__Exercise directions__:
Which lines in the records below contain the word "MISO"? Report each of them.

[Dataset entries]

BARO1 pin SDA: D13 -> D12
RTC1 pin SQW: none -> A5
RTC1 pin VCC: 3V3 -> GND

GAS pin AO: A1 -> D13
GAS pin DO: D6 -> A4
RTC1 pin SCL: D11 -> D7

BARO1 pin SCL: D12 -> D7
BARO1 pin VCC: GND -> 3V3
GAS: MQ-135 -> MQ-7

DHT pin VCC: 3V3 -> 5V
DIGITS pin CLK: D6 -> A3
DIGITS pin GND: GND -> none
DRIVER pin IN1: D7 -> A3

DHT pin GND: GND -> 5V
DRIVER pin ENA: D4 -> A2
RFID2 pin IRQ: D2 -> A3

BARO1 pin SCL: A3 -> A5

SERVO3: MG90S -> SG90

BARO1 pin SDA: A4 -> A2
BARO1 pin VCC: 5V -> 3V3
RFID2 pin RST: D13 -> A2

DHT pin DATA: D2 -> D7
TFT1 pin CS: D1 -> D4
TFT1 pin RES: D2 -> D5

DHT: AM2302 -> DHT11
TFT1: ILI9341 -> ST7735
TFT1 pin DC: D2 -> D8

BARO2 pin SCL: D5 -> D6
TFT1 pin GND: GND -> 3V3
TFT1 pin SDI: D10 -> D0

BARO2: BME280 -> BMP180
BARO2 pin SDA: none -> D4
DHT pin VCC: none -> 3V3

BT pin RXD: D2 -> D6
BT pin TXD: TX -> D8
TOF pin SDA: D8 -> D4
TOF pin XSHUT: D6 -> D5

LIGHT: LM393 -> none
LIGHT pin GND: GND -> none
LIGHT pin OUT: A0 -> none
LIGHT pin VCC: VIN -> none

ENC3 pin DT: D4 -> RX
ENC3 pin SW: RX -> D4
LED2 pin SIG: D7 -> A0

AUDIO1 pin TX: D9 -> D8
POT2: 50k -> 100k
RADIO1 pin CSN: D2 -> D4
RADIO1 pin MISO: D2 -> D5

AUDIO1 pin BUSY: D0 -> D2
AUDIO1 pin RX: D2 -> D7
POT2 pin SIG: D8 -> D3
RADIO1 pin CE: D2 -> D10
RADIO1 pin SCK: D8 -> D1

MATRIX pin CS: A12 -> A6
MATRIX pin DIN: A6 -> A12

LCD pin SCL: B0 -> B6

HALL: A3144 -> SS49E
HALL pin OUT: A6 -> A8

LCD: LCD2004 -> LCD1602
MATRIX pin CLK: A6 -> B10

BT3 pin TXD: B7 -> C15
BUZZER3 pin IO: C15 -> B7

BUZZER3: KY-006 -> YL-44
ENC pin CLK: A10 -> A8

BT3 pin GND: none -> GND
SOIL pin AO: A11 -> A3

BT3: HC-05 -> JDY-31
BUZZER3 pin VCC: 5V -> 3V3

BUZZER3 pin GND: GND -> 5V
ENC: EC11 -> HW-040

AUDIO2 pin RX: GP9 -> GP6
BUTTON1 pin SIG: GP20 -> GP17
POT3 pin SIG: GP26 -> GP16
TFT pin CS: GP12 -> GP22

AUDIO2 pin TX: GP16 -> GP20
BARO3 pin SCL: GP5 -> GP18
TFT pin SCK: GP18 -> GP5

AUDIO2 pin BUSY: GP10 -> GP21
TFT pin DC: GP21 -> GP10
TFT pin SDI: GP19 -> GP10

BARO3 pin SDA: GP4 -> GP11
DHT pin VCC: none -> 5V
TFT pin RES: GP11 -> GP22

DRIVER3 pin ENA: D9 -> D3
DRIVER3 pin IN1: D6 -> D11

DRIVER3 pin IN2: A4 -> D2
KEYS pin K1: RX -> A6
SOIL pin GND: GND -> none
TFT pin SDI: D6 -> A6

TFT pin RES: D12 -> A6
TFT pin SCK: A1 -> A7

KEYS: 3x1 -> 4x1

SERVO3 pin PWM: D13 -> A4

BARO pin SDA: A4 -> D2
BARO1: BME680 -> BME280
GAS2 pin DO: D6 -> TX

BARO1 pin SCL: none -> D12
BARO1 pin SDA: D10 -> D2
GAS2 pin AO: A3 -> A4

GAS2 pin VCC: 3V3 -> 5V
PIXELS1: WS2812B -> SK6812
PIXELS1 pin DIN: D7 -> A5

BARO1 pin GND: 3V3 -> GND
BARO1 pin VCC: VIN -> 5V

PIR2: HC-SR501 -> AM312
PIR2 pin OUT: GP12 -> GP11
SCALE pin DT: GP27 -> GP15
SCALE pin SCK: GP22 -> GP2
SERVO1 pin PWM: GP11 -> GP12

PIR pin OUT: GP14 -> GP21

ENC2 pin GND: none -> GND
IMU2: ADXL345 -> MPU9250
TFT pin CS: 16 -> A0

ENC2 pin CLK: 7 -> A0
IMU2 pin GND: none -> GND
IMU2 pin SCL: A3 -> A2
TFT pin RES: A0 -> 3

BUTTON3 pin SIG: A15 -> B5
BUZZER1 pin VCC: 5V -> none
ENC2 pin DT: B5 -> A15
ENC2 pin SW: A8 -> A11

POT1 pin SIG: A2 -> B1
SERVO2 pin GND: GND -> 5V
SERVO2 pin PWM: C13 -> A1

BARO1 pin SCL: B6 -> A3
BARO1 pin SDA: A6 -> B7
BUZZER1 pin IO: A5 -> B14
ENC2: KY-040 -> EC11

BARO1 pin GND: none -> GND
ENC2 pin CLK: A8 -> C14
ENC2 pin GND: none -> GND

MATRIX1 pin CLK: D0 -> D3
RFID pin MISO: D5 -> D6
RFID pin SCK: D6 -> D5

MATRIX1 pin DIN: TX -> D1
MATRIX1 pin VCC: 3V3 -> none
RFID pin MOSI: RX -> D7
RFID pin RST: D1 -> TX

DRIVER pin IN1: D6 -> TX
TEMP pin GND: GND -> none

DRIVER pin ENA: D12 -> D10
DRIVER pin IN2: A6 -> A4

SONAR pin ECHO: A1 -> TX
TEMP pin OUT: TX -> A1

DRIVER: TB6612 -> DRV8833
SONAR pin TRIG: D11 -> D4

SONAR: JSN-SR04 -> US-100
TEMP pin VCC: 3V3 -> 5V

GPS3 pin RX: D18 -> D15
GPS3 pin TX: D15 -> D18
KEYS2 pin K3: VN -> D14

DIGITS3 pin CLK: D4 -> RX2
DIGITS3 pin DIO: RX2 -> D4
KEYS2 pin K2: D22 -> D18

[/Dataset entries]

__Solved exercise__:
RADIO1 pin MISO: D2 -> D5
RFID pin MISO: D5 -> D6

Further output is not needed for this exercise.